Exercise data -
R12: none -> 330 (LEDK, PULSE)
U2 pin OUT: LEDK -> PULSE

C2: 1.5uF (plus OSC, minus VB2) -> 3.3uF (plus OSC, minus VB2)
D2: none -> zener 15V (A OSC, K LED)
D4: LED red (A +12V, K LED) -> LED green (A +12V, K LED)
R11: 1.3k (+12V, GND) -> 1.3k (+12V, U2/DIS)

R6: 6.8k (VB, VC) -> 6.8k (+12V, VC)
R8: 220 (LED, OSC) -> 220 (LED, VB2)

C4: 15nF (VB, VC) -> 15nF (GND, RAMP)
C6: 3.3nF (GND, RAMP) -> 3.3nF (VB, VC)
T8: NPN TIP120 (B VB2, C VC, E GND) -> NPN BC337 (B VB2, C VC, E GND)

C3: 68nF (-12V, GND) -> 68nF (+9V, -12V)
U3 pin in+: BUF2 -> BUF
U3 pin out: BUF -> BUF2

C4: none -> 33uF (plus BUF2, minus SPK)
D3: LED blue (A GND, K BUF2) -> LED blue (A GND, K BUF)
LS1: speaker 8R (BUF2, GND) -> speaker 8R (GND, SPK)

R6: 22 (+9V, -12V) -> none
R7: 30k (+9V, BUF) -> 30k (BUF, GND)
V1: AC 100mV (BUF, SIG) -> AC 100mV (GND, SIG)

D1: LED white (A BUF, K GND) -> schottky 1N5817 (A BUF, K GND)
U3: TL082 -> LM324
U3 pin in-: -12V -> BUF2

About this task -
Copy out, from the material above, each line where the word "LEDK" is present.

Answer area -
R12: none -> 330 (LEDK, PULSE)
U2 pin OUT: LEDK -> PULSE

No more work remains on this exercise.